**TASK STATEMENT**
Search each line of the data for the word "AUDIO"; copy every line where it is found.

**RECORDED INFORMATION**
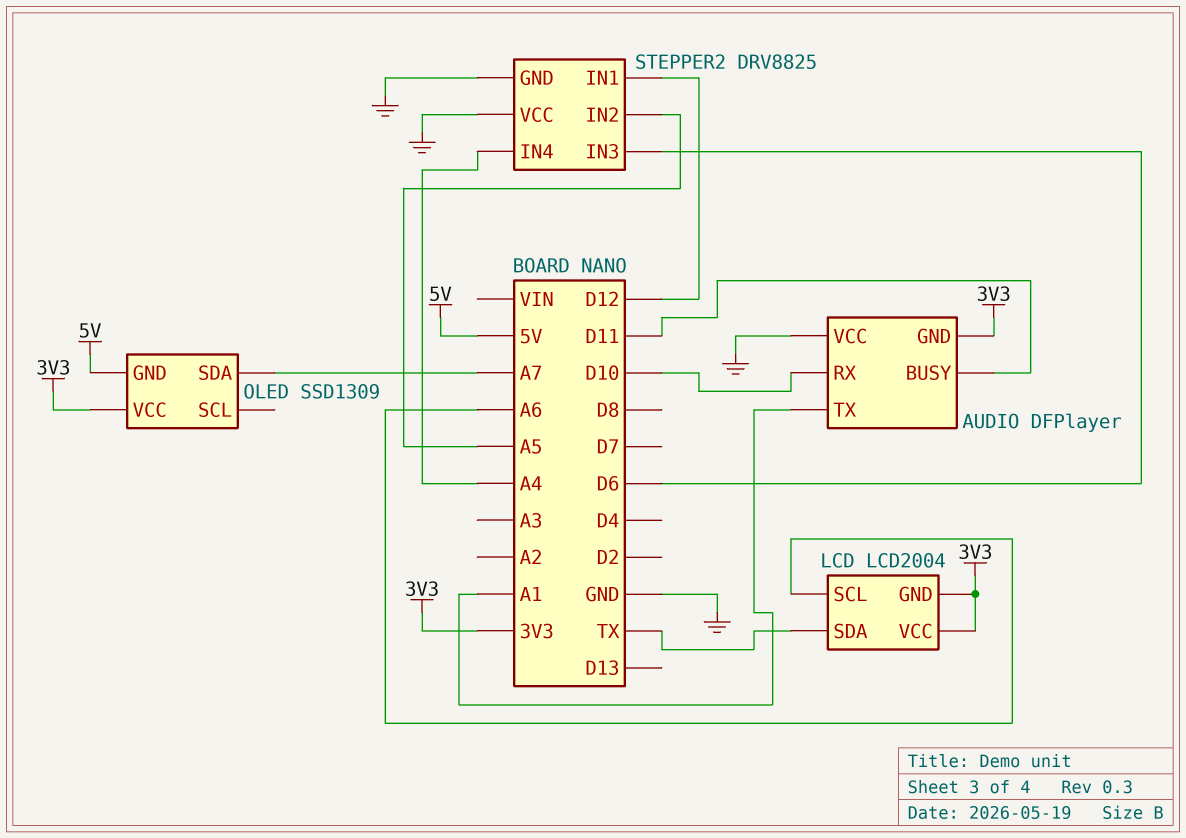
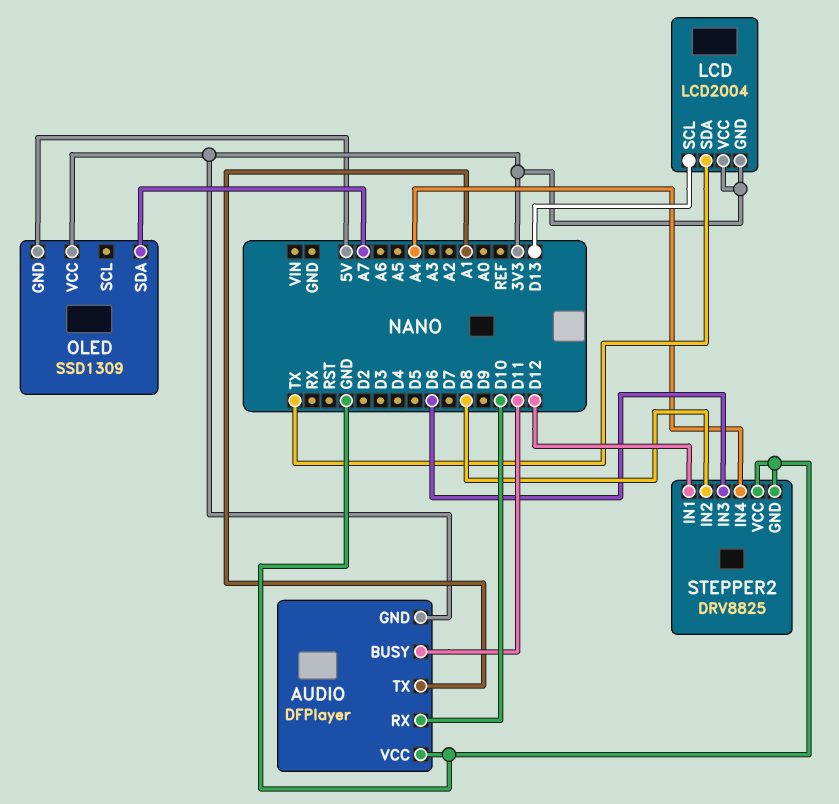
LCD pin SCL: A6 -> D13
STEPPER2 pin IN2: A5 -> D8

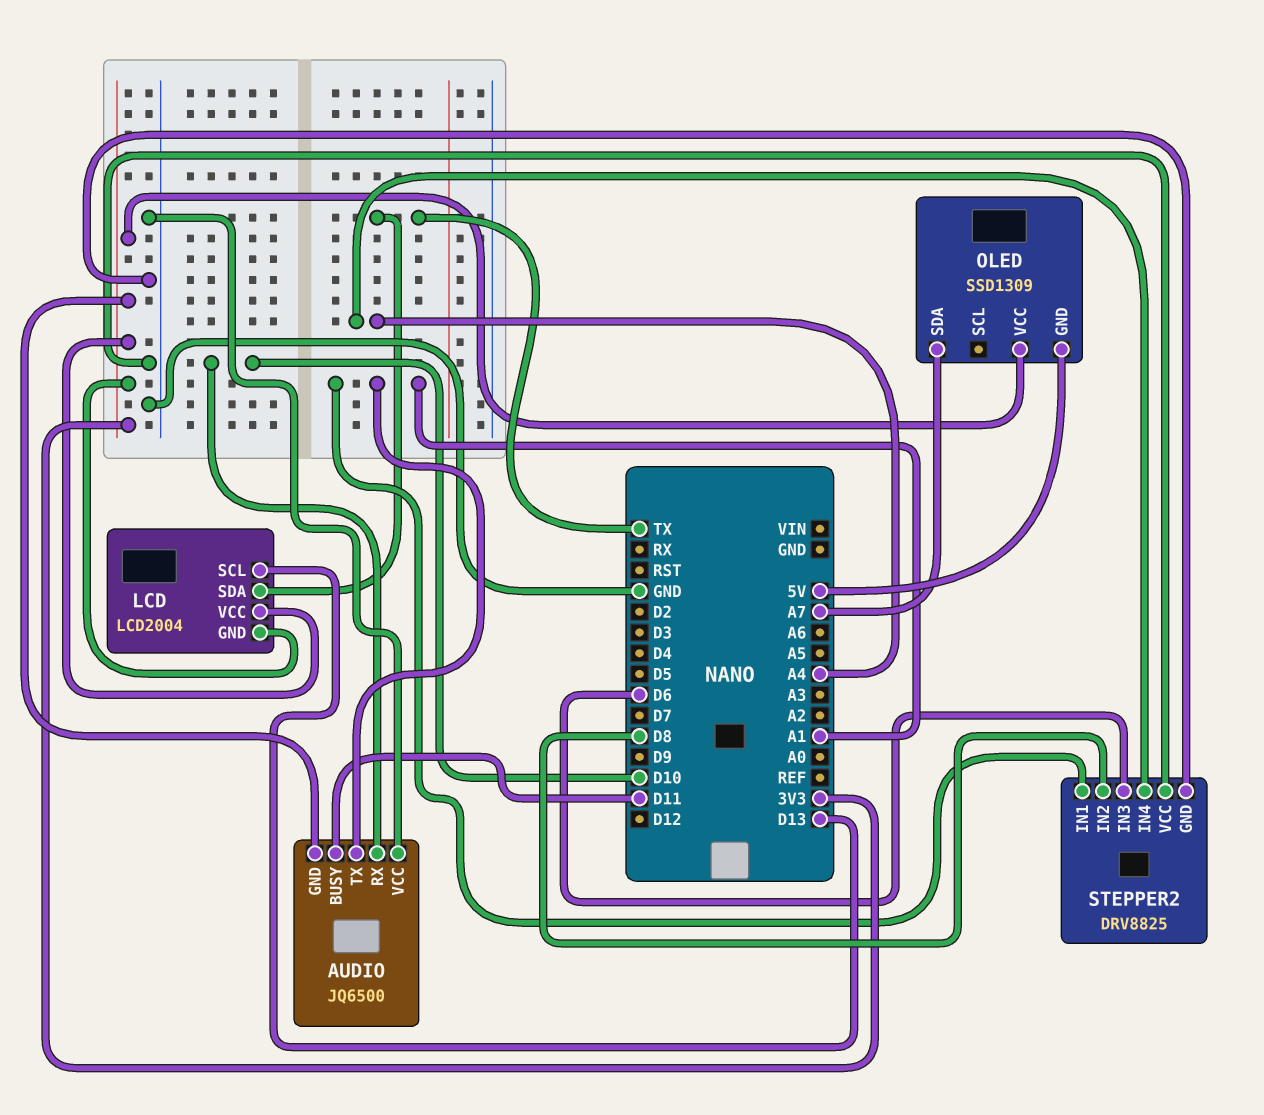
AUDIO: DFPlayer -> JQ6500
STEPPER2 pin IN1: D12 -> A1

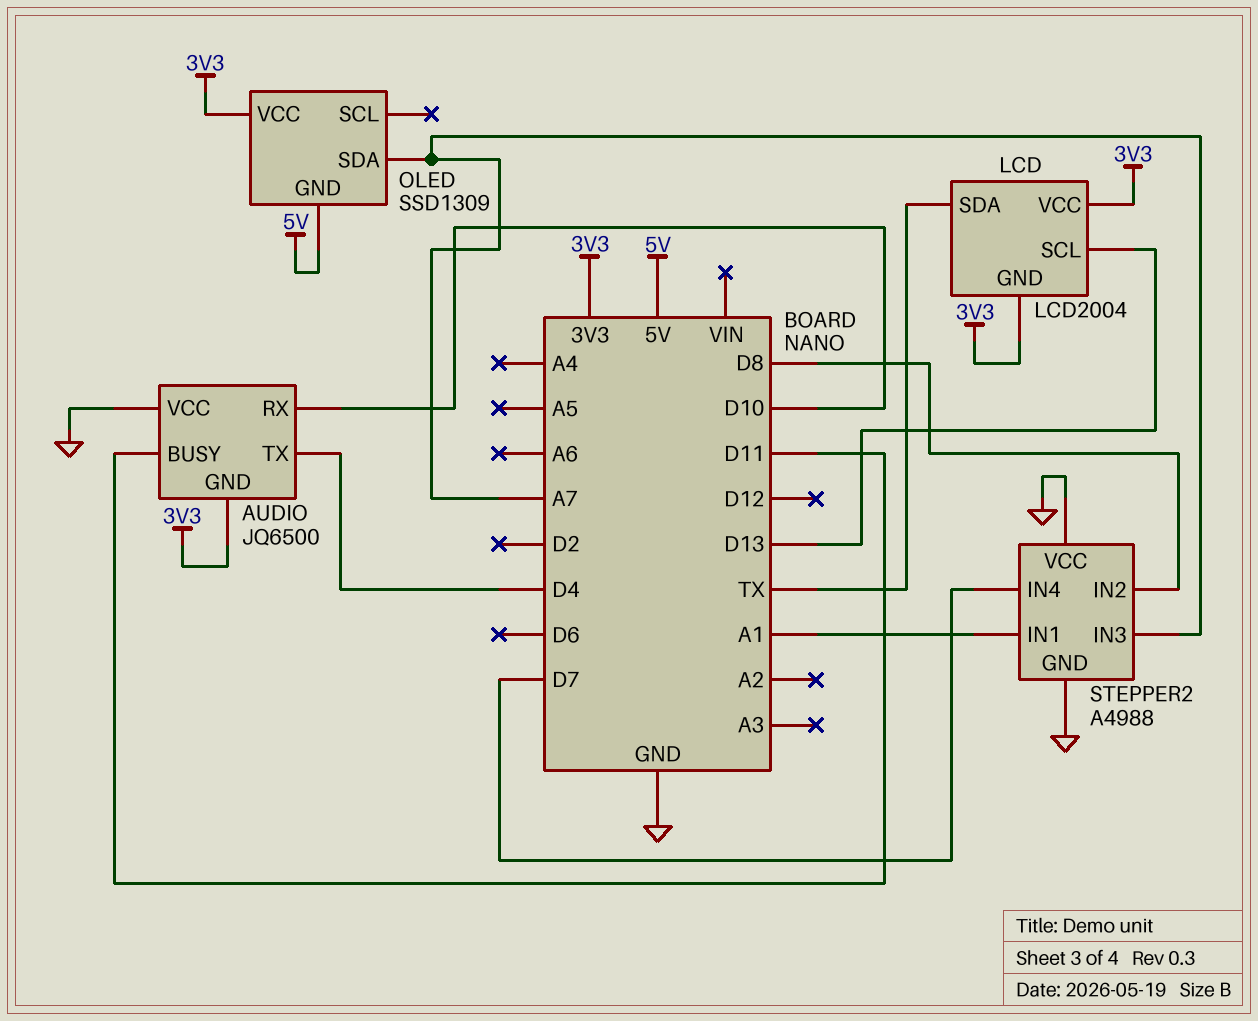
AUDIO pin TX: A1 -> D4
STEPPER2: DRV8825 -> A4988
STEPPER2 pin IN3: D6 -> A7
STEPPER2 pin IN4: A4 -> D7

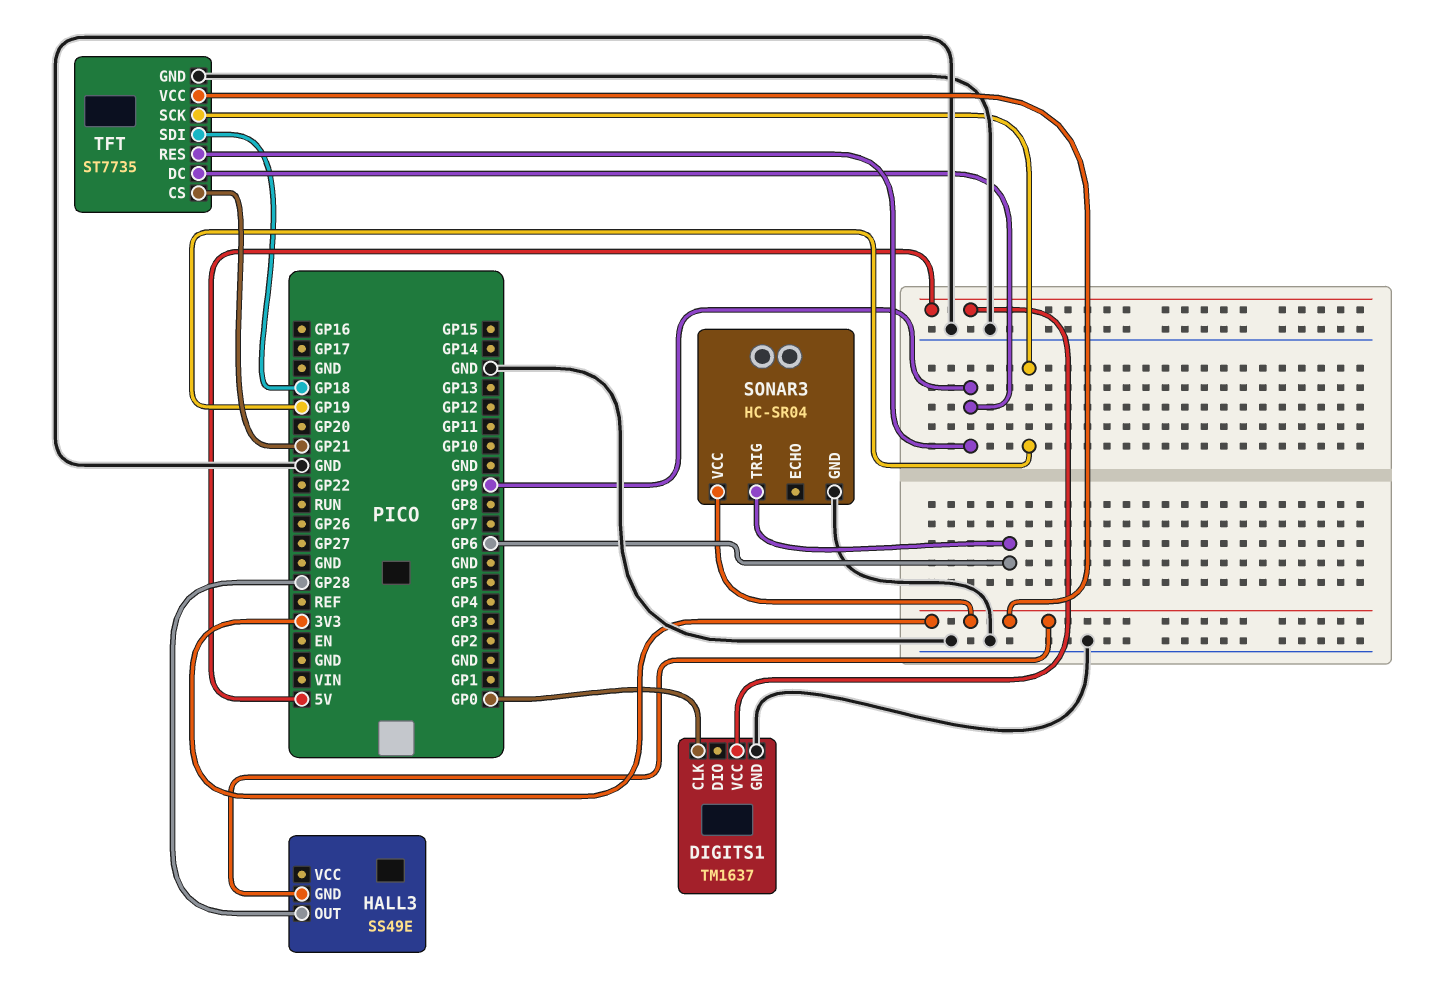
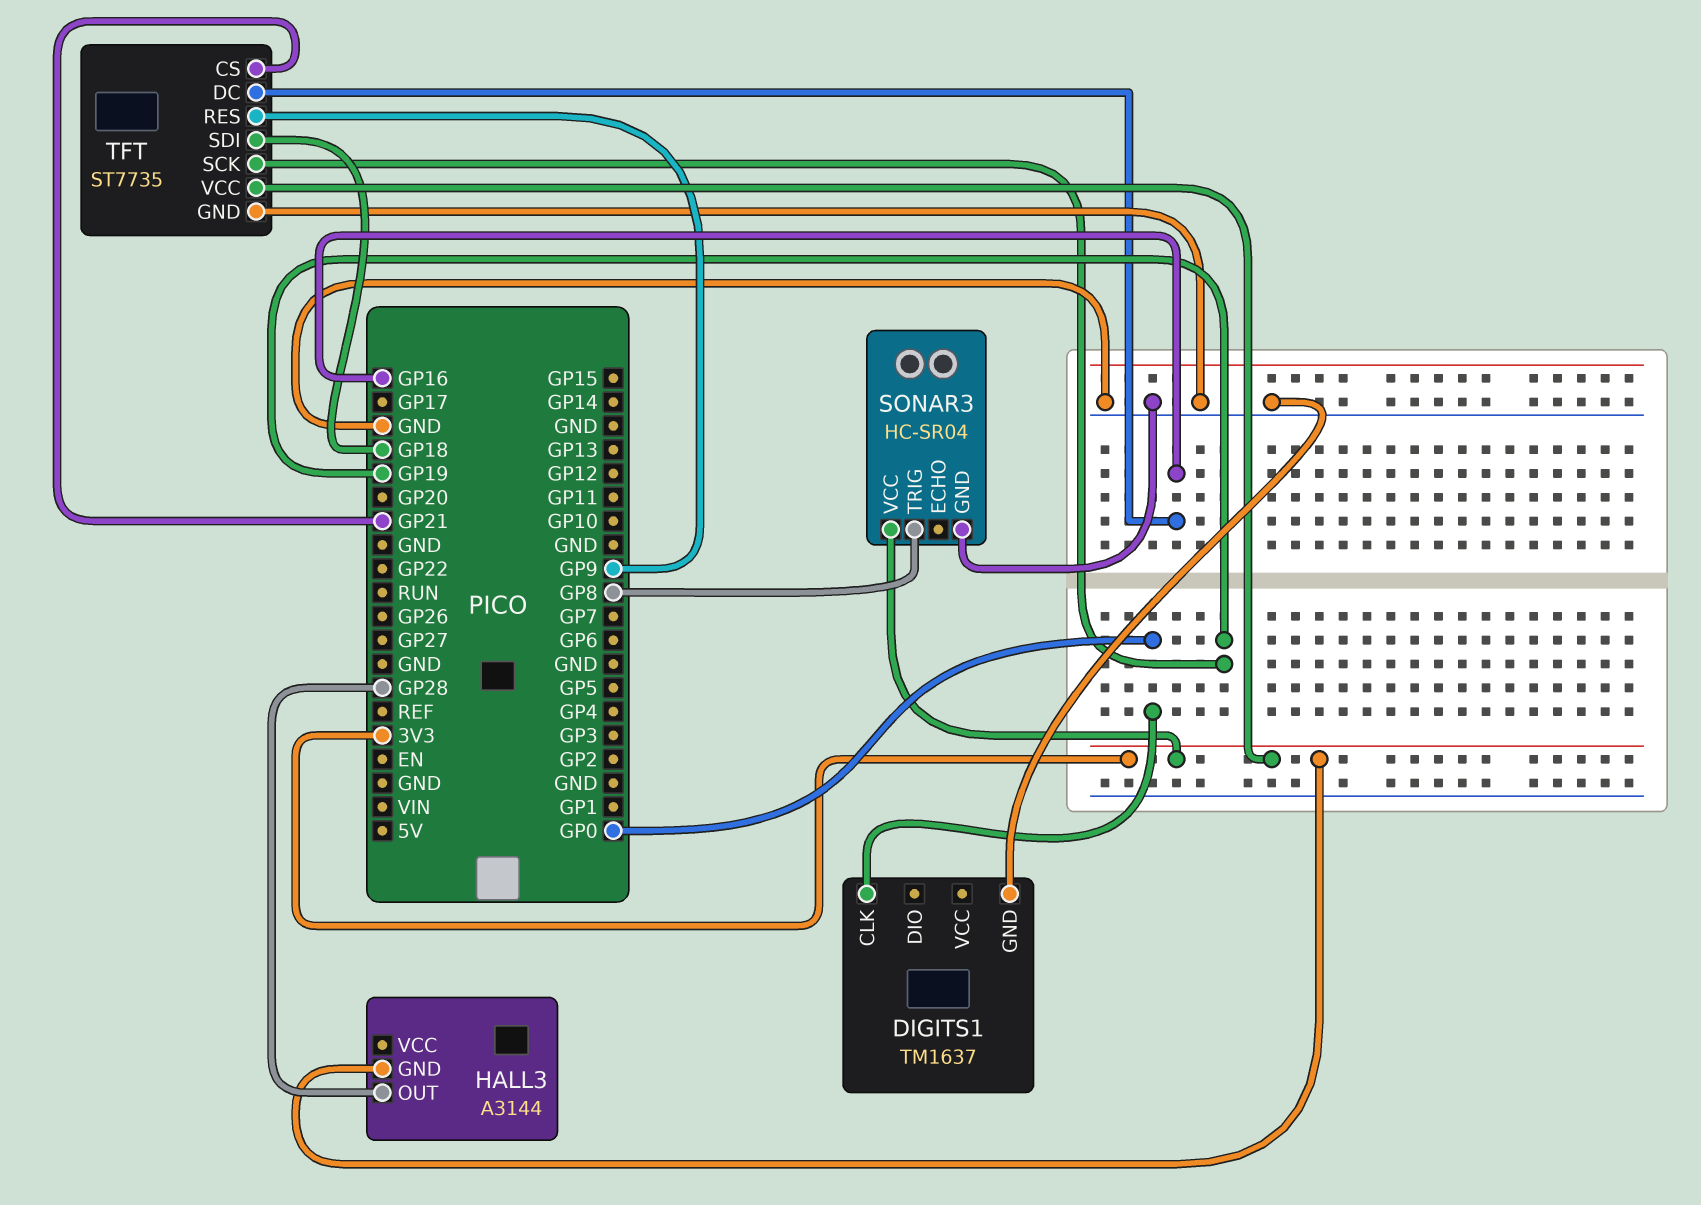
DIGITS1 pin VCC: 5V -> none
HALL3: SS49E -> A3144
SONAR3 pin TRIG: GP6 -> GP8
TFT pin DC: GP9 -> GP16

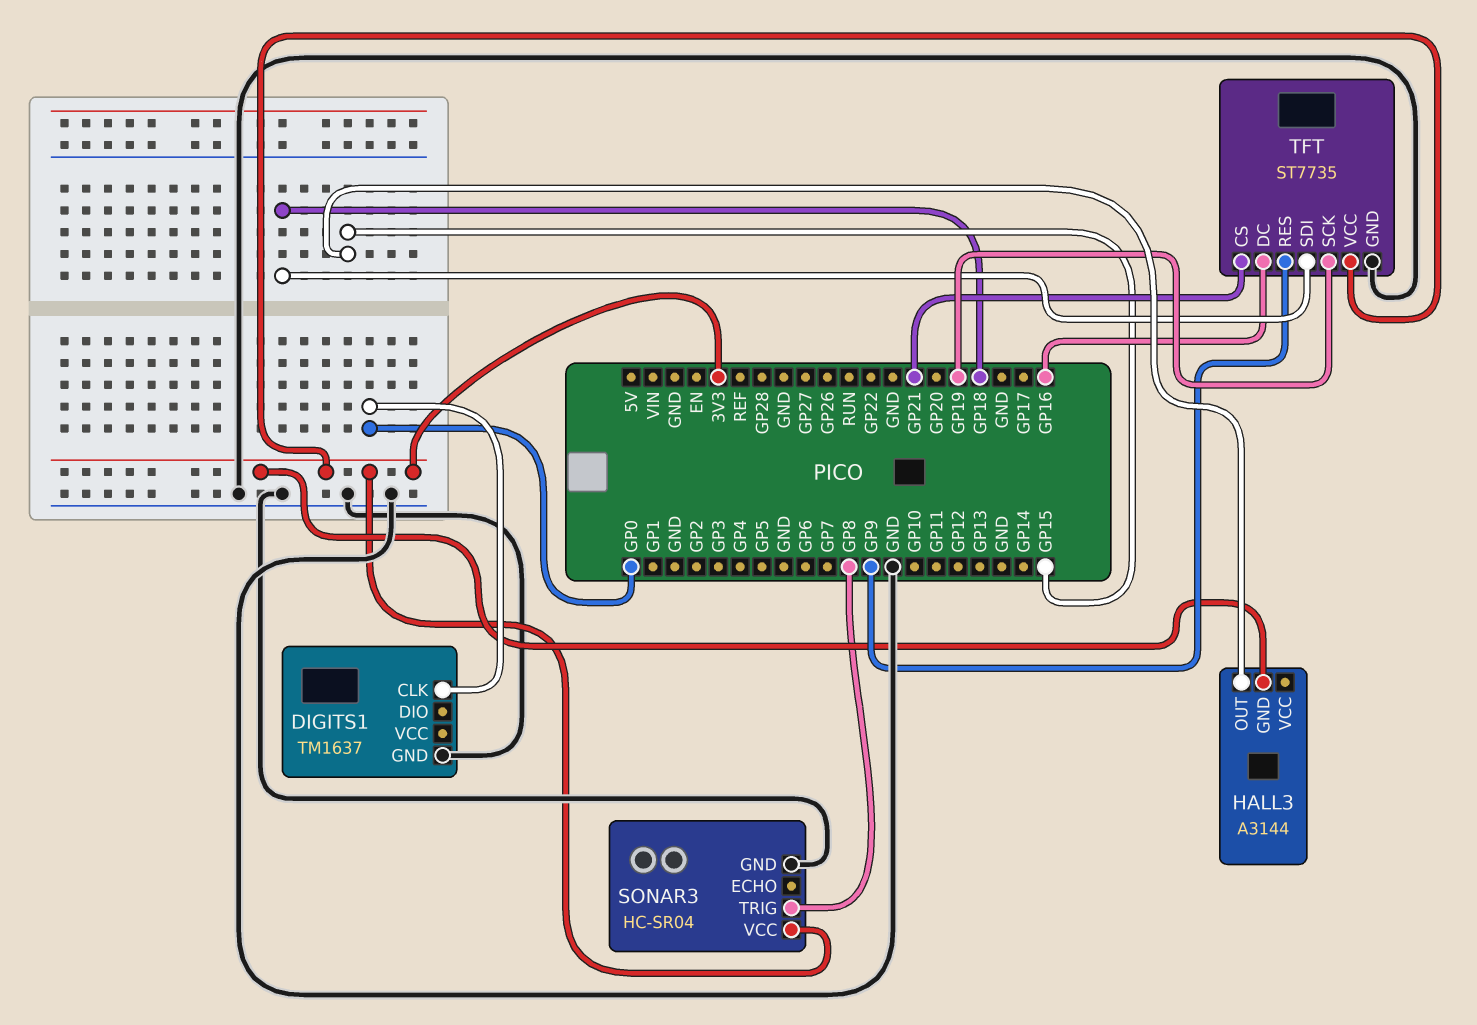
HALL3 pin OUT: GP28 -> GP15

**WRITTEN SOLUTION**
AUDIO: DFPlayer -> JQ6500
AUDIO pin TX: A1 -> D4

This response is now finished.